----- Material provided

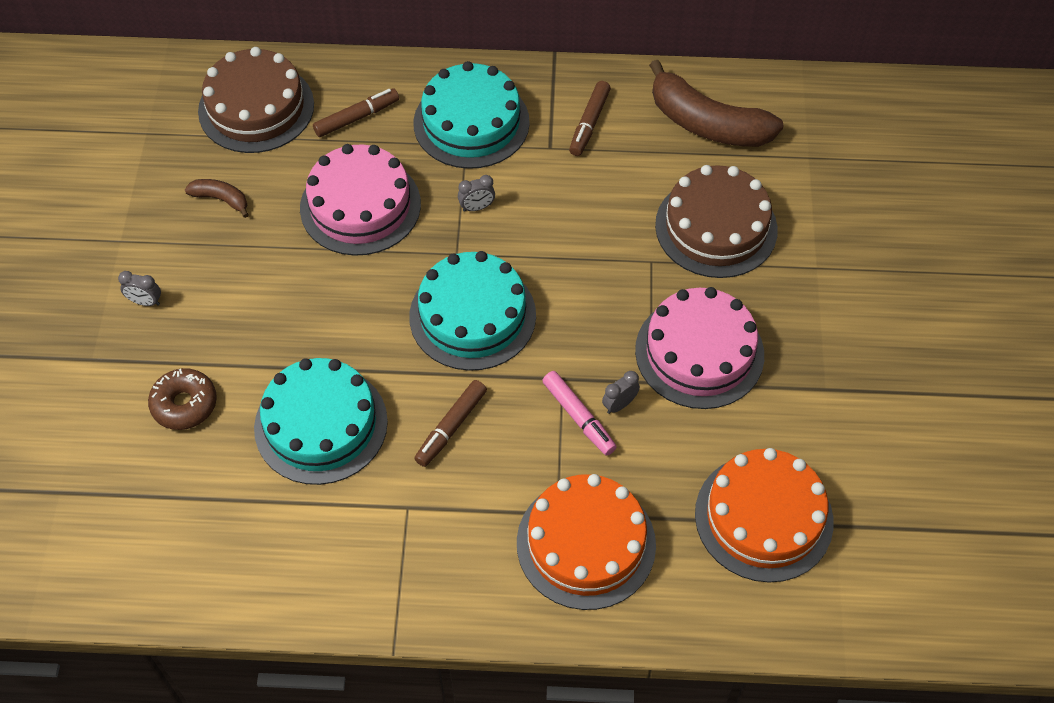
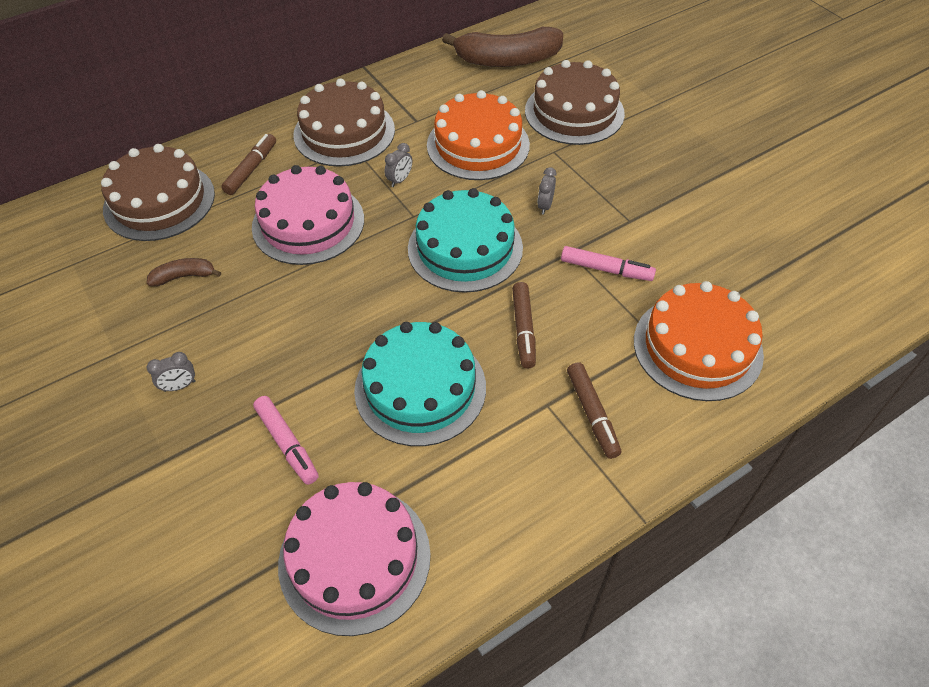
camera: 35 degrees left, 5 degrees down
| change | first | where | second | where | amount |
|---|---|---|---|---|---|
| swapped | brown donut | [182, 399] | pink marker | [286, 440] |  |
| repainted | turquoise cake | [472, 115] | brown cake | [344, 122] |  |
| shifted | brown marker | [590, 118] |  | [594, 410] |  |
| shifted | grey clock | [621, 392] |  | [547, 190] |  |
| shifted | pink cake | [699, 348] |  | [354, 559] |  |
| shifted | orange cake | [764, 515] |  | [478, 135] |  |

----------

### [Work instructions]
Show, from the entries above, every line that includes the string "brown".

### [Finished exercise]
| swapped | brown donut | [182, 399] | pink marker | [286, 440] |  |
| repainted | turquoise cake | [472, 115] | brown cake | [344, 122] |  |
| shifted | brown marker | [590, 118] |  | [594, 410] |  |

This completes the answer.